- Records for processing -
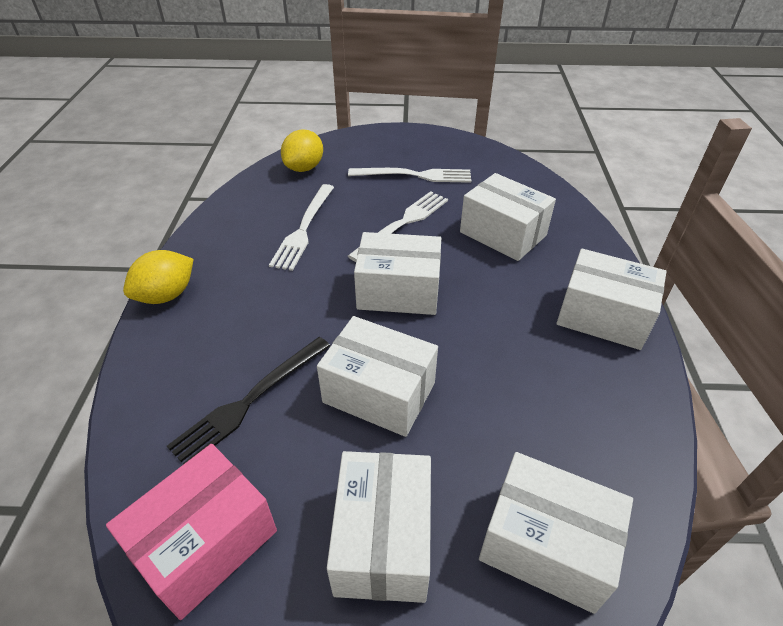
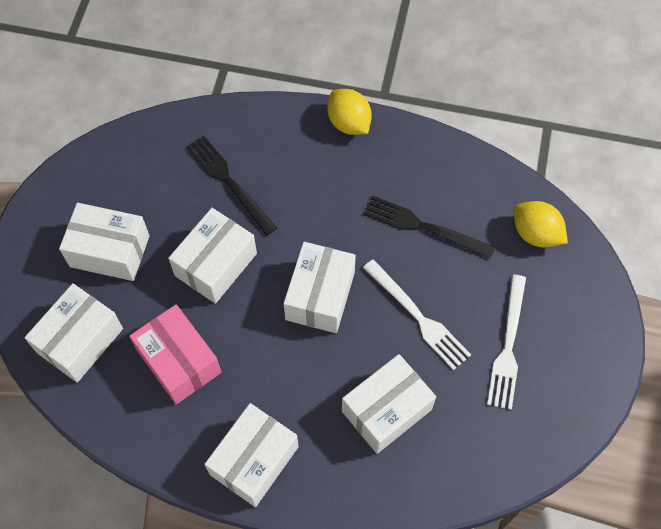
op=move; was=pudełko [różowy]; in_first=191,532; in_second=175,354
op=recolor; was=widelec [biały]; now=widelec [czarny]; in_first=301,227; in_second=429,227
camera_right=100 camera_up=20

--

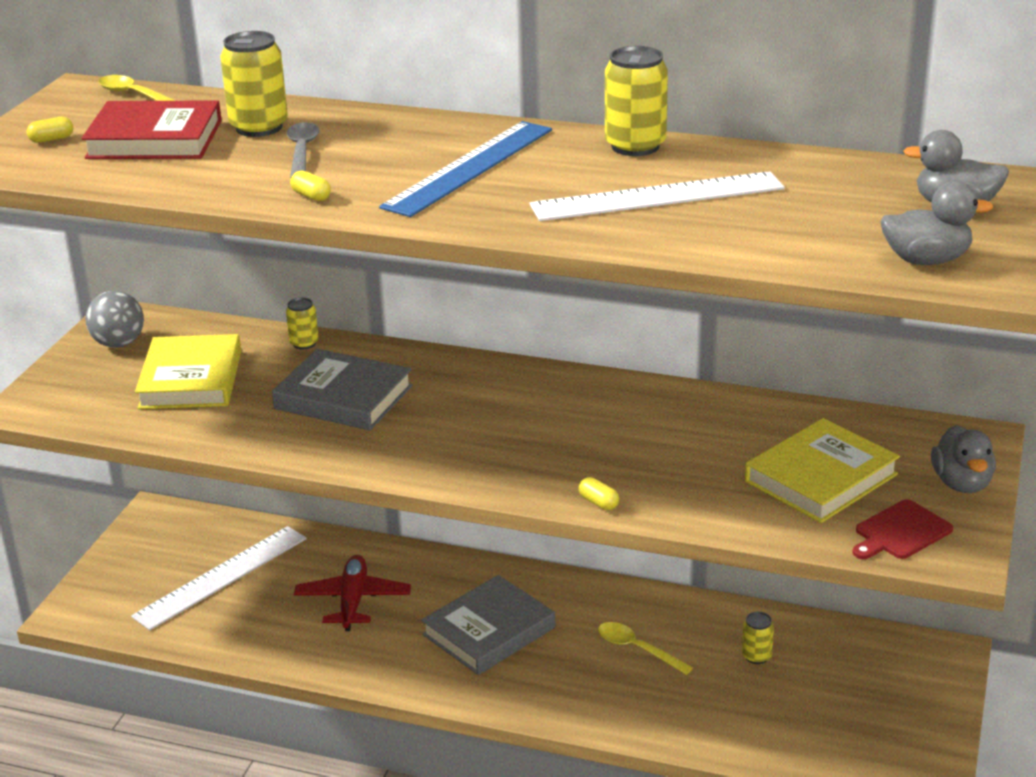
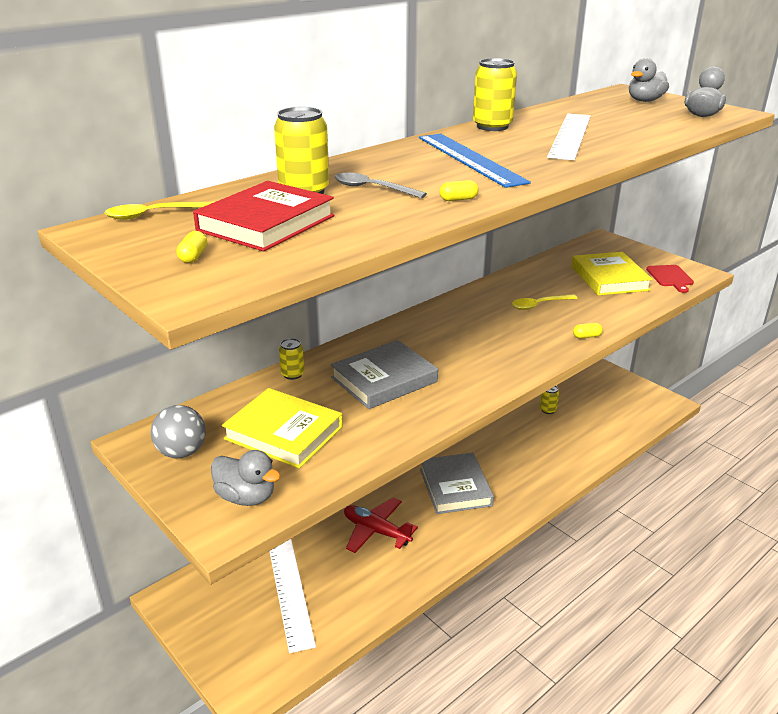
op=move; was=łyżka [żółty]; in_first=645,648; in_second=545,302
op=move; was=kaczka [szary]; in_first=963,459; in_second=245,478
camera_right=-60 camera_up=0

- Your assignment -
The reply should hold only the lines of the listing above starting at the line containing "op=move; was=łyżka [żółty];" and ending at the line containing "camera_right=-60 camera_up=0", exactly as written.

- Result for this exercise -
op=move; was=łyżka [żółty]; in_first=645,648; in_second=545,302
op=move; was=kaczka [szary]; in_first=963,459; in_second=245,478
camera_right=-60 camera_up=0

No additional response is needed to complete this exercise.